Work to be completed
Please restate the entries verbatim. The copy should hold no pictures.

··· Material for this exercise ···

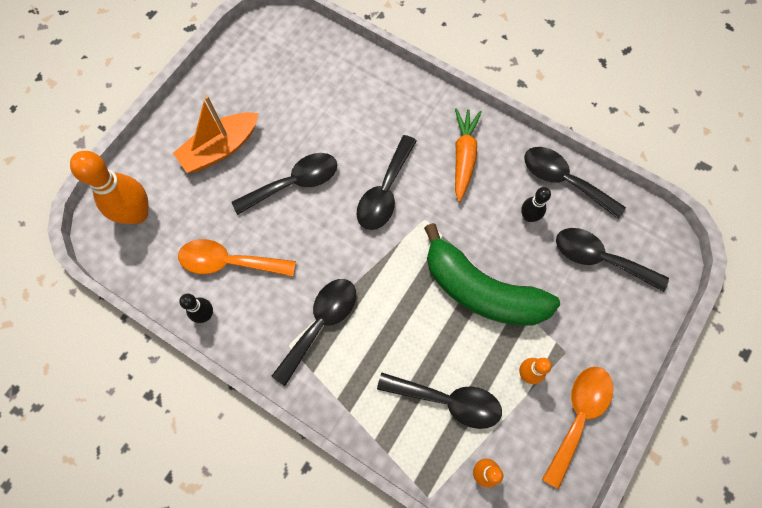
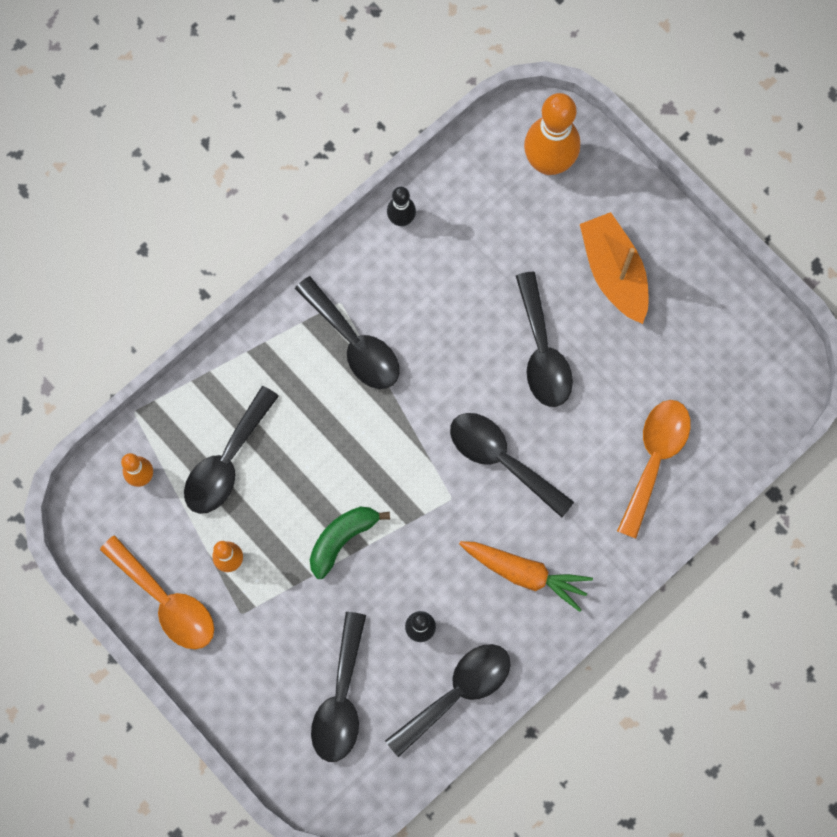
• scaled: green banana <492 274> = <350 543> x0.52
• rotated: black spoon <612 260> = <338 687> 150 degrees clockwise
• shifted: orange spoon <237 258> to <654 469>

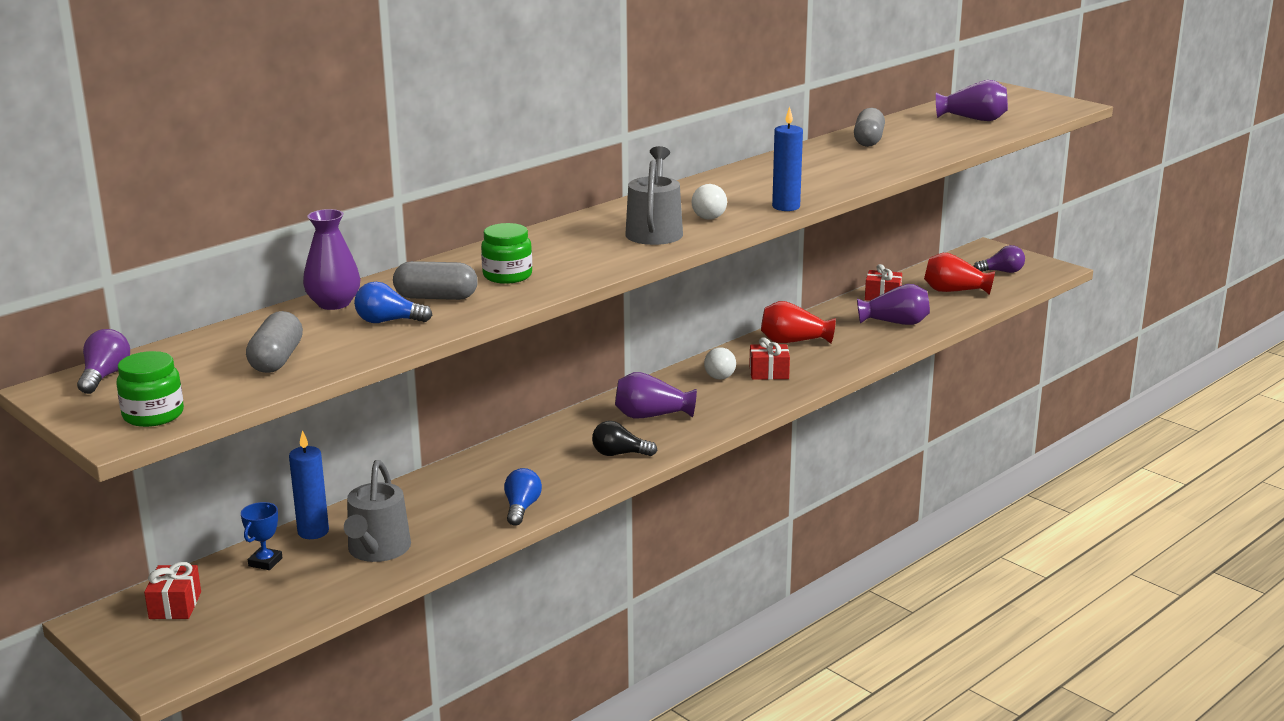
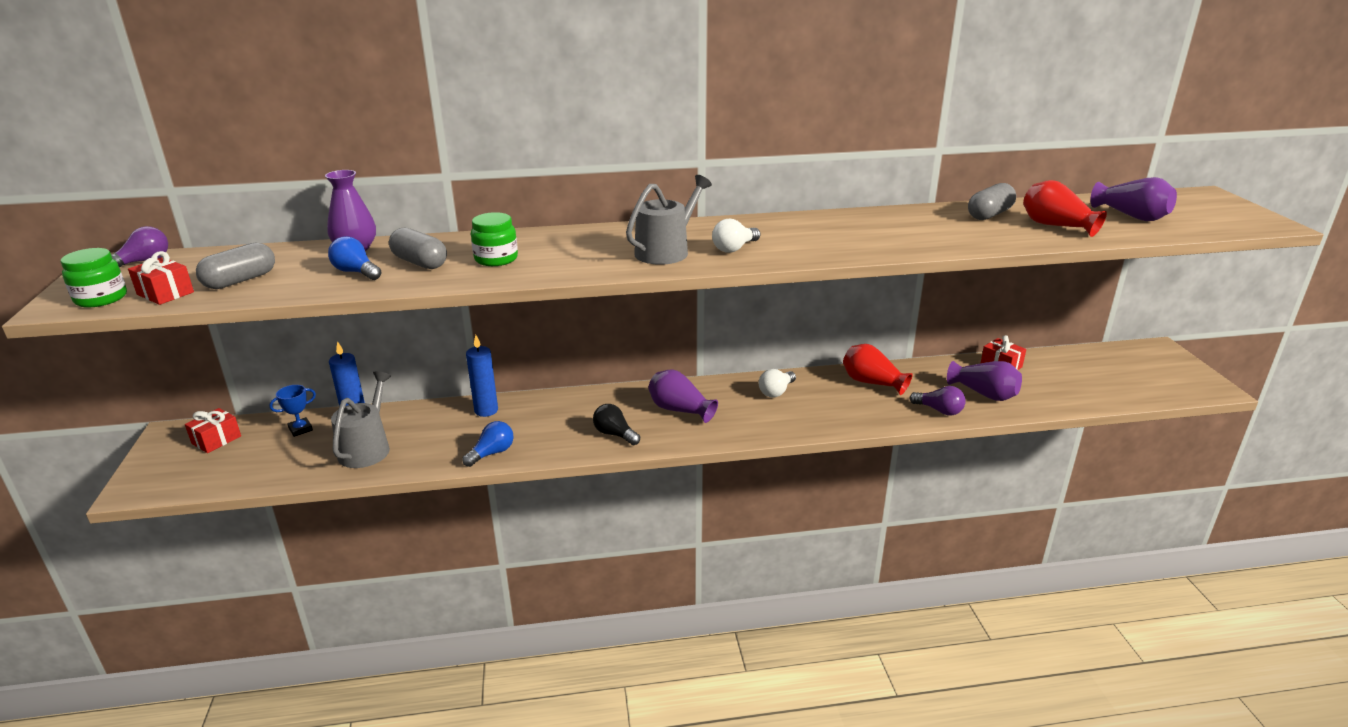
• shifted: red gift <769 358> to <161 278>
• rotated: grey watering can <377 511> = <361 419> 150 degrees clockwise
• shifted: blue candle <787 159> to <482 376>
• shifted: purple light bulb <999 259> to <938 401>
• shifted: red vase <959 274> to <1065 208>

···

Solution for this exercise
• scaled: green banana <492 274> = <350 543> x0.52
• rotated: black spoon <612 260> = <338 687> 150 degrees clockwise
• shifted: orange spoon <237 258> to <654 469>

• shifted: red gift <769 358> to <161 278>
• rotated: grey watering can <377 511> = <361 419> 150 degrees clockwise
• shifted: blue candle <787 159> to <482 376>
• shifted: purple light bulb <999 259> to <938 401>
• shifted: red vase <959 274> to <1065 208>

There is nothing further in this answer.